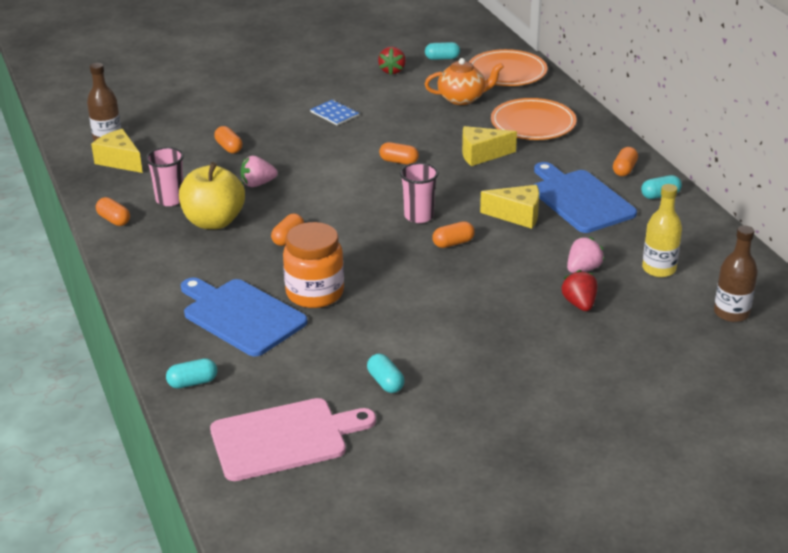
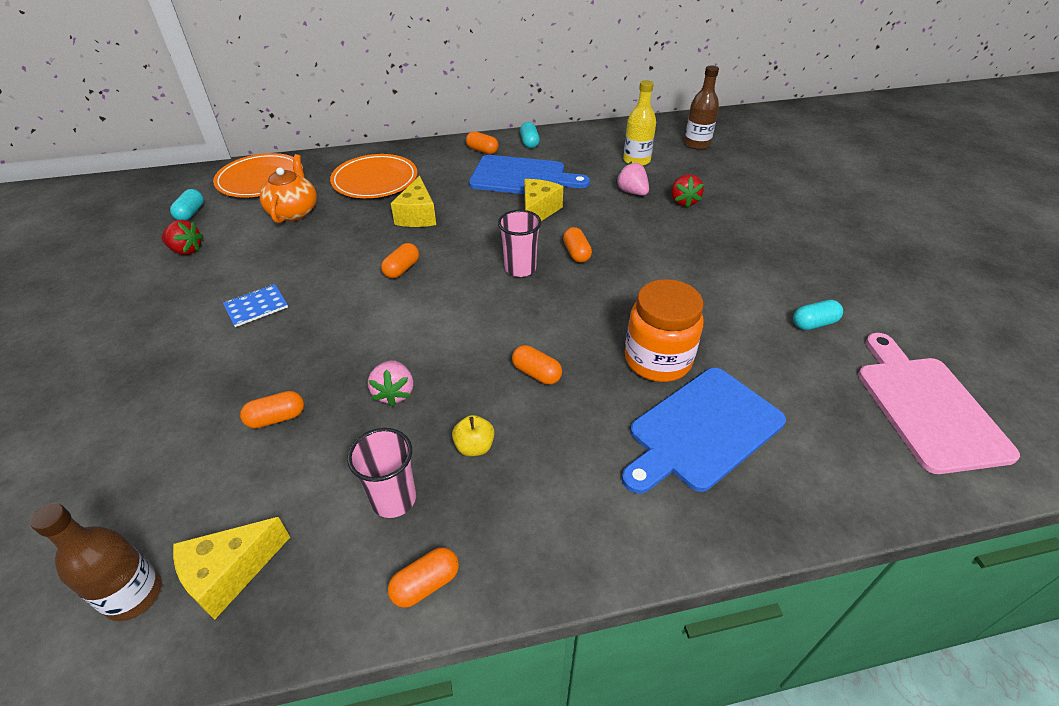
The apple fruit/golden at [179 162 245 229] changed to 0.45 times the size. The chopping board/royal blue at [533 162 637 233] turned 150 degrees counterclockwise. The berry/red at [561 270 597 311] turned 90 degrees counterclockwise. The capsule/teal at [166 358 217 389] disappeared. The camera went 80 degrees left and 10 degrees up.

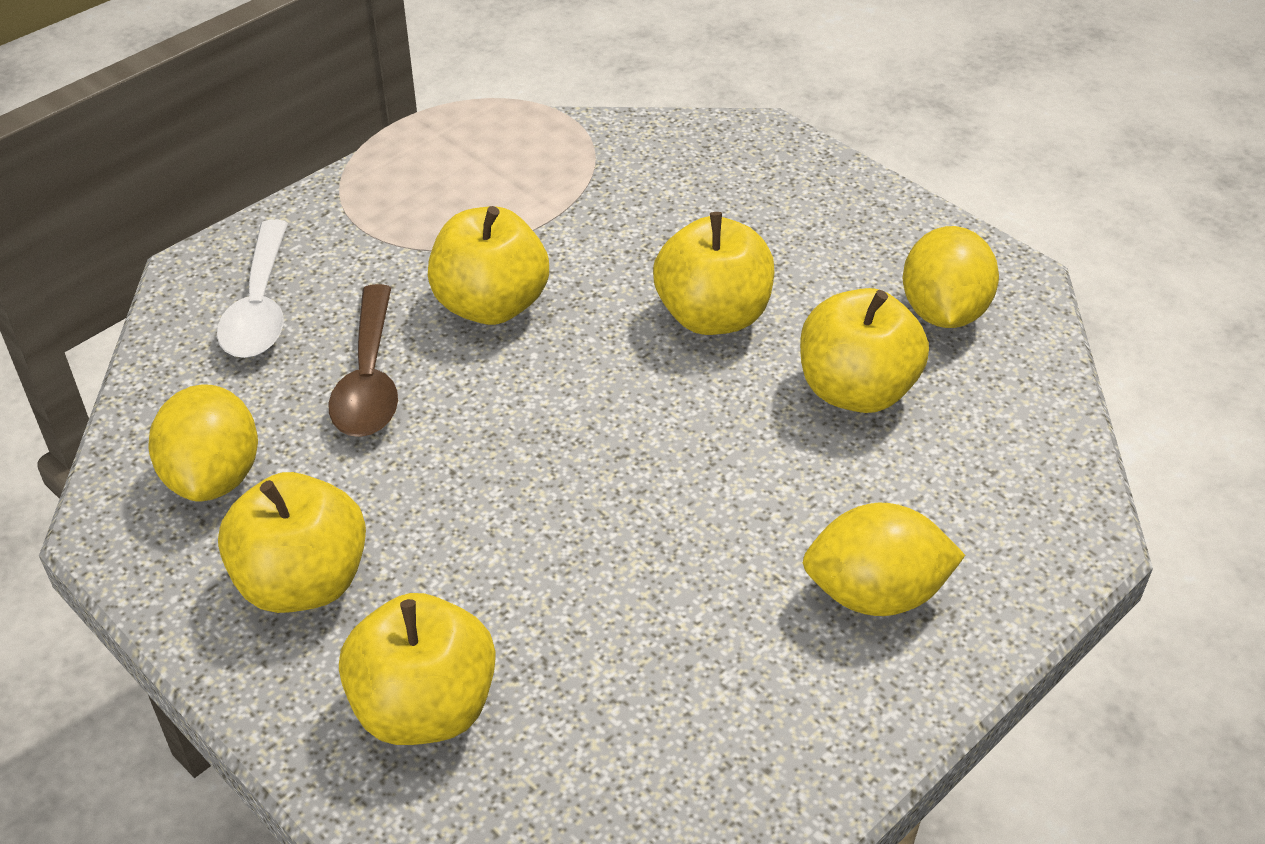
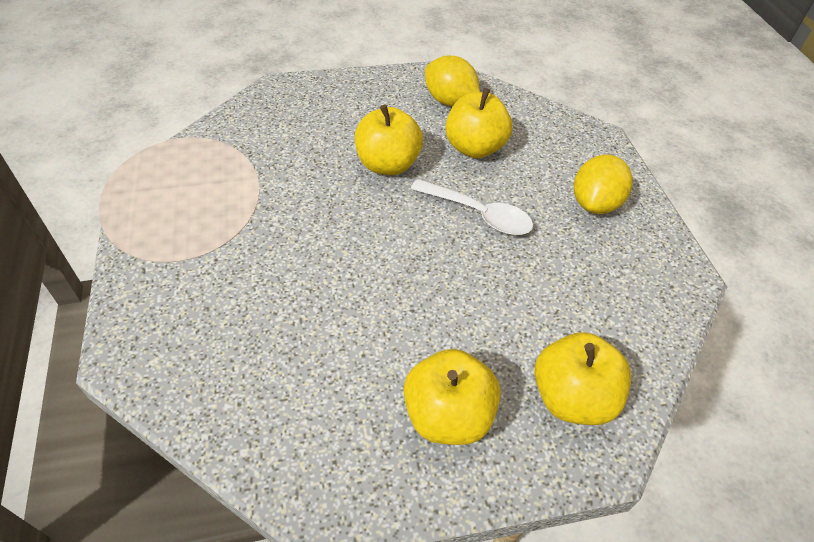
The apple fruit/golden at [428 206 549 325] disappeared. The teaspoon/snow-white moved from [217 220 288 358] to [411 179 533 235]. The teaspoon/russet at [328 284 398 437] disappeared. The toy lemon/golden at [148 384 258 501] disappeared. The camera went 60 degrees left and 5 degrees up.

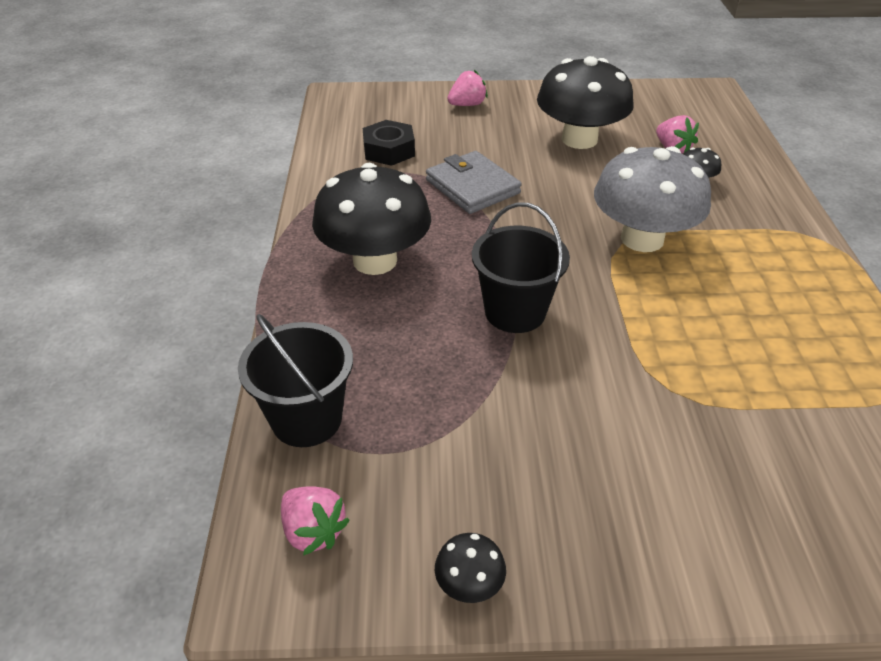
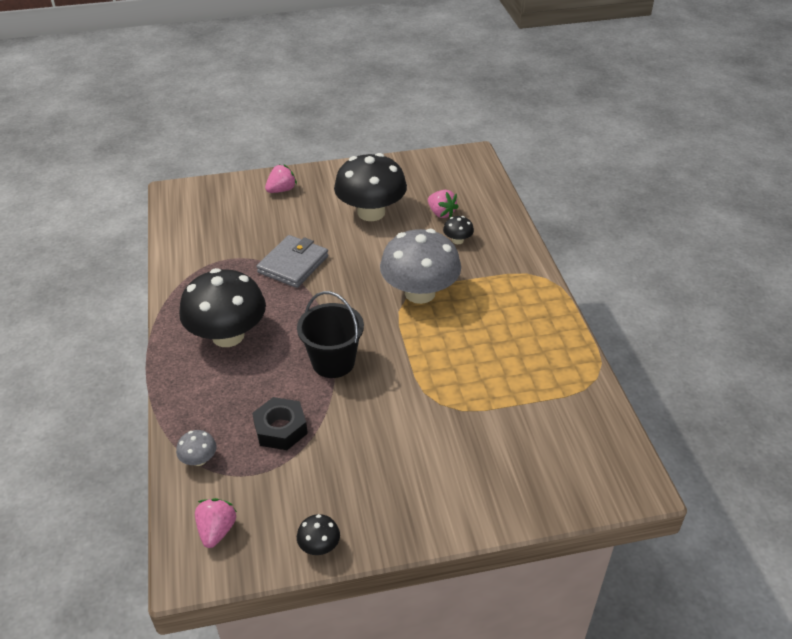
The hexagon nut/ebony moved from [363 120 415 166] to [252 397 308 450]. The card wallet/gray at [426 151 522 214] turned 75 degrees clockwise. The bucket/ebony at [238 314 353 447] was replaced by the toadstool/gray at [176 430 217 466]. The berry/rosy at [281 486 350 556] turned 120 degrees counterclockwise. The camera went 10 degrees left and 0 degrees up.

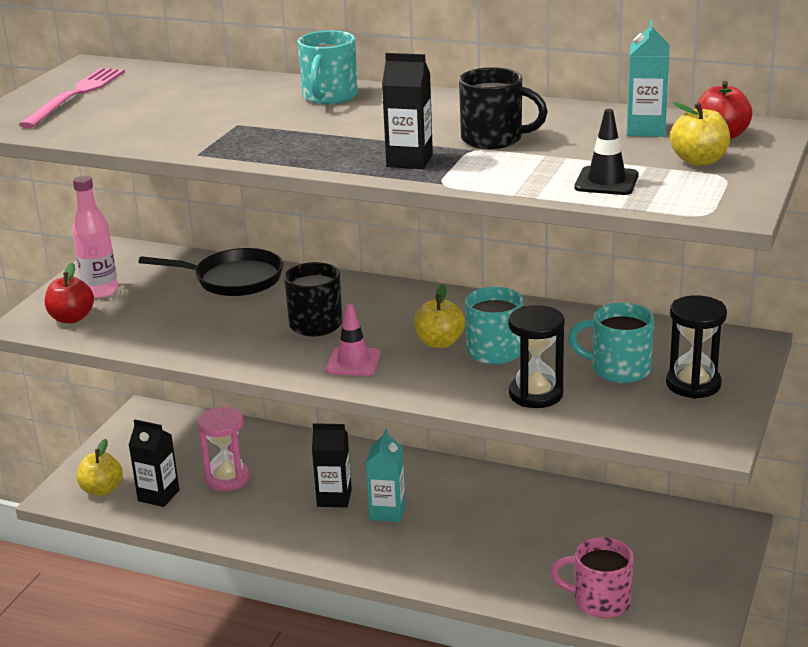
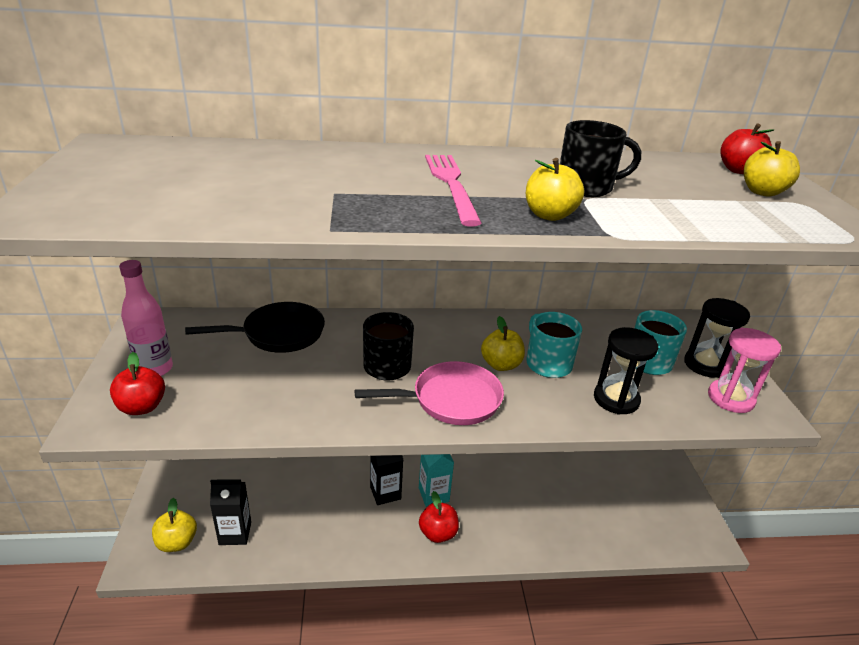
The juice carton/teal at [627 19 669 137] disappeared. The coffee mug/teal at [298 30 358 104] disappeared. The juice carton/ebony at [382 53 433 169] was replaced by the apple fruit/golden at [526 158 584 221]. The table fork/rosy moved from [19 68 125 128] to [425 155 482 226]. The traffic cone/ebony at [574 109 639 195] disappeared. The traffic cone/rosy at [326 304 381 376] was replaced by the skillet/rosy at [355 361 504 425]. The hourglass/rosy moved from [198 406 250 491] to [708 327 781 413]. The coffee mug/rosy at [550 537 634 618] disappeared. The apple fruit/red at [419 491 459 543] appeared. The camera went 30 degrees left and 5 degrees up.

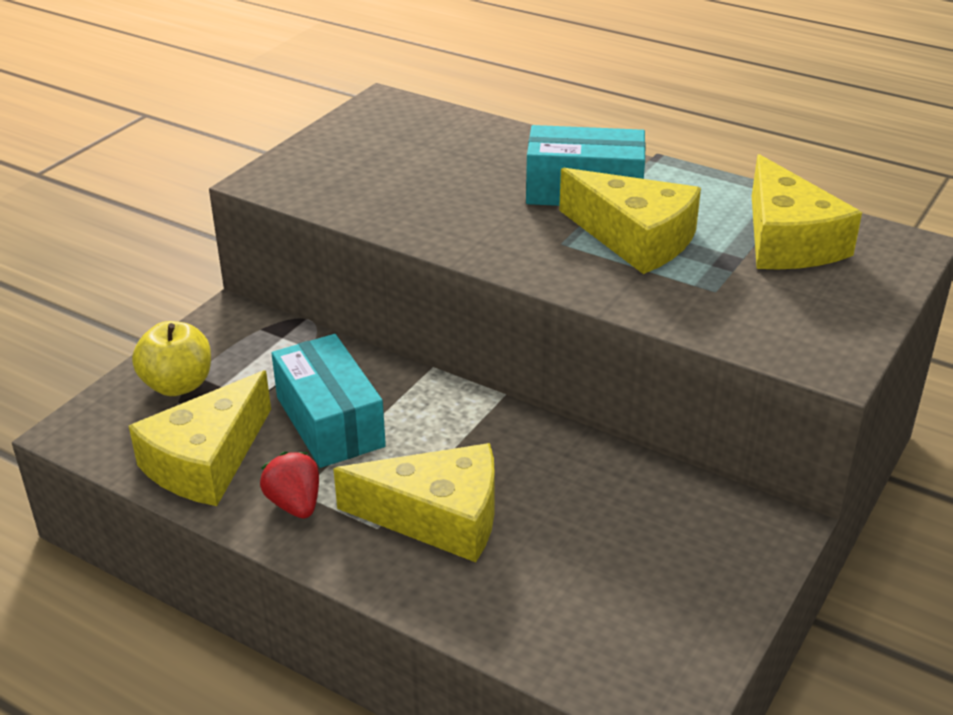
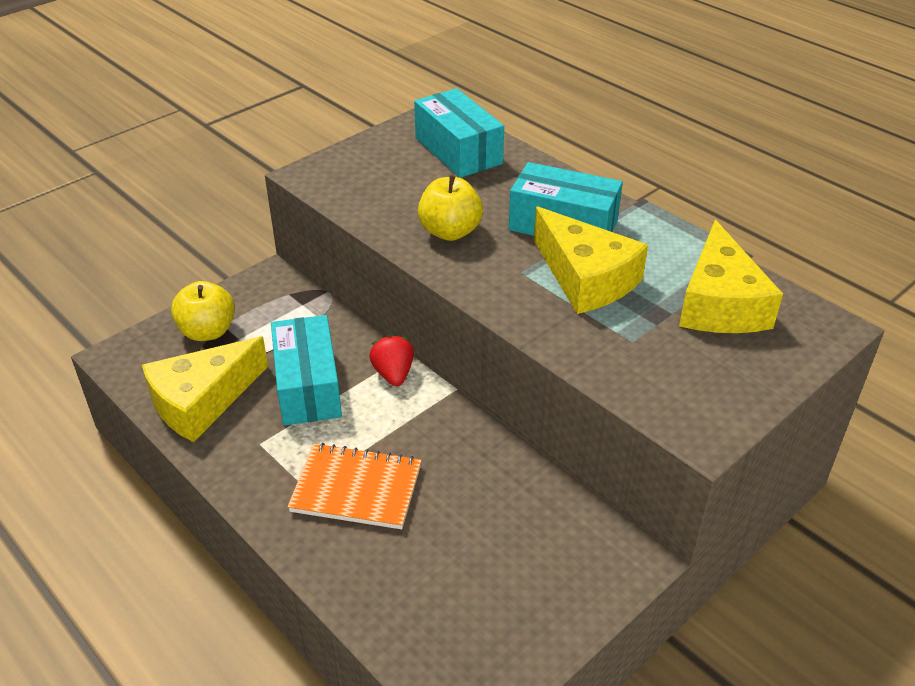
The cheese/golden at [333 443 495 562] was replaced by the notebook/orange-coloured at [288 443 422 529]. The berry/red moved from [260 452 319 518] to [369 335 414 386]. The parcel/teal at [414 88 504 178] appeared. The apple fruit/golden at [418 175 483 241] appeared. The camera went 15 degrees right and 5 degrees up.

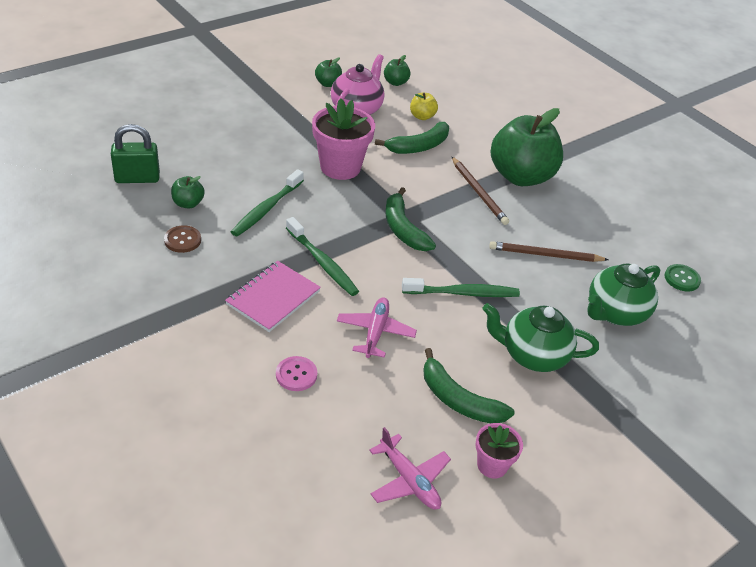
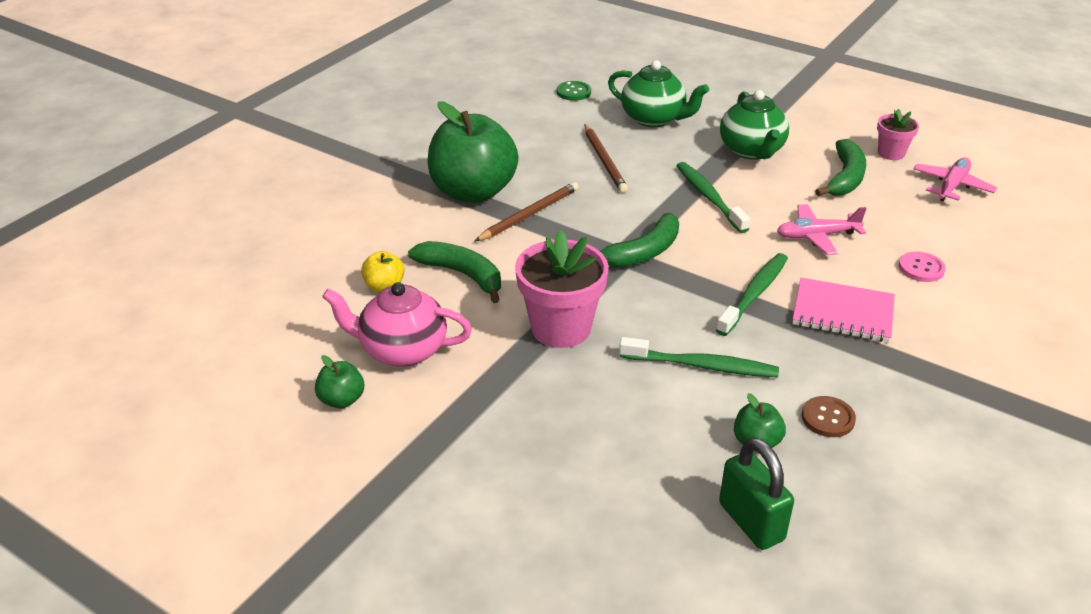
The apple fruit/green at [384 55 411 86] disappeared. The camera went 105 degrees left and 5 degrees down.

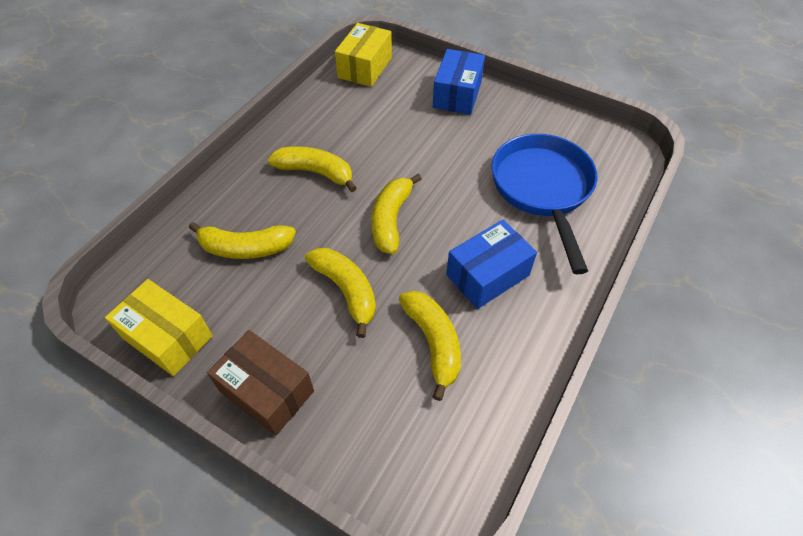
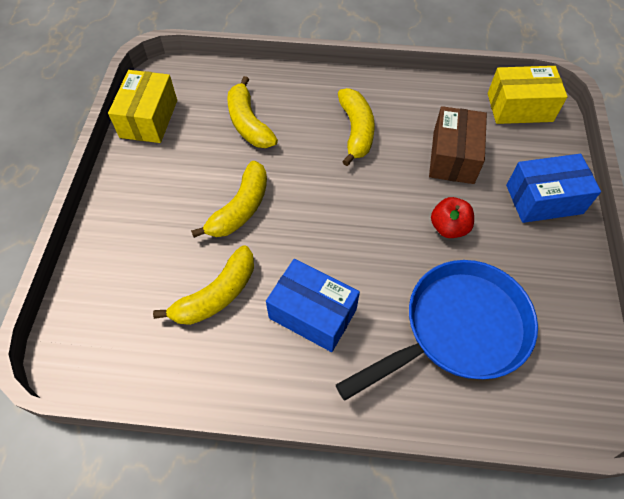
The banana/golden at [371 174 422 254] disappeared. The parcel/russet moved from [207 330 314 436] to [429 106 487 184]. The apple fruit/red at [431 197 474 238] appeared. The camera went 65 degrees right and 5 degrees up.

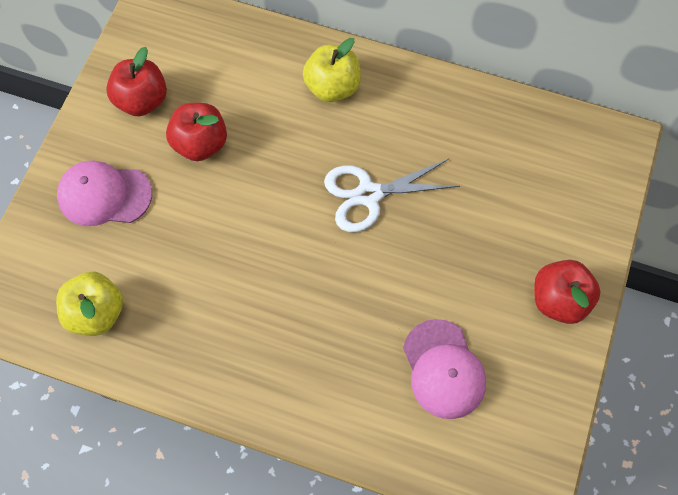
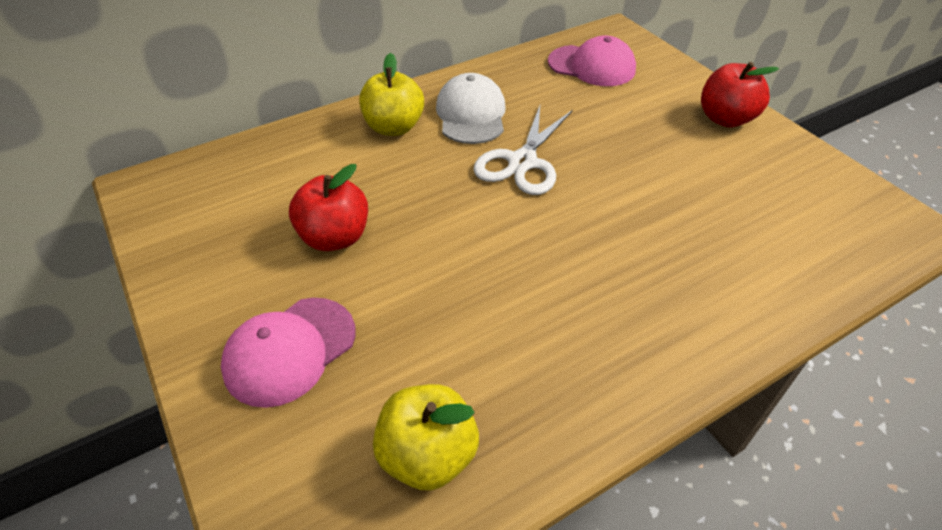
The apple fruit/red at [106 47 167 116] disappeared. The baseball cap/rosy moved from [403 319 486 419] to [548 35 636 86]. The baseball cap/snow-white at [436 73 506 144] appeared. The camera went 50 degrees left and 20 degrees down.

# WHAT IS NEEDED:
Repeat the data exactly, dropping every picture it holds.

# ANSWER TO THIS TASK:
The apple fruit/golden at [179 162 245 229] changed to 0.45 times the size. The chopping board/royal blue at [533 162 637 233] turned 150 degrees counterclockwise. The berry/red at [561 270 597 311] turned 90 degrees counterclockwise. The capsule/teal at [166 358 217 389] disappeared. The camera went 80 degrees left and 10 degrees up.

The apple fruit/golden at [428 206 549 325] disappeared. The teaspoon/snow-white moved from [217 220 288 358] to [411 179 533 235]. The teaspoon/russet at [328 284 398 437] disappeared. The toy lemon/golden at [148 384 258 501] disappeared. The camera went 60 degrees left and 5 degrees up.

The hexagon nut/ebony moved from [363 120 415 166] to [252 397 308 450]. The card wallet/gray at [426 151 522 214] turned 75 degrees clockwise. The bucket/ebony at [238 314 353 447] was replaced by the toadstool/gray at [176 430 217 466]. The berry/rosy at [281 486 350 556] turned 120 degrees counterclockwise. The camera went 10 degrees left and 0 degrees up.

The juice carton/teal at [627 19 669 137] disappeared. The coffee mug/teal at [298 30 358 104] disappeared. The juice carton/ebony at [382 53 433 169] was replaced by the apple fruit/golden at [526 158 584 221]. The table fork/rosy moved from [19 68 125 128] to [425 155 482 226]. The traffic cone/ebony at [574 109 639 195] disappeared. The traffic cone/rosy at [326 304 381 376] was replaced by the skillet/rosy at [355 361 504 425]. The hourglass/rosy moved from [198 406 250 491] to [708 327 781 413]. The coffee mug/rosy at [550 537 634 618] disappeared. The apple fruit/red at [419 491 459 543] appeared. The camera went 30 degrees left and 5 degrees up.

The cheese/golden at [333 443 495 562] was replaced by the notebook/orange-coloured at [288 443 422 529]. The berry/red moved from [260 452 319 518] to [369 335 414 386]. The parcel/teal at [414 88 504 178] appeared. The apple fruit/golden at [418 175 483 241] appeared. The camera went 15 degrees right and 5 degrees up.

The apple fruit/green at [384 55 411 86] disappeared. The camera went 105 degrees left and 5 degrees down.

The banana/golden at [371 174 422 254] disappeared. The parcel/russet moved from [207 330 314 436] to [429 106 487 184]. The apple fruit/red at [431 197 474 238] appeared. The camera went 65 degrees right and 5 degrees up.

The apple fruit/red at [106 47 167 116] disappeared. The baseball cap/rosy moved from [403 319 486 419] to [548 35 636 86]. The baseball cap/snow-white at [436 73 506 144] appeared. The camera went 50 degrees left and 20 degrees down.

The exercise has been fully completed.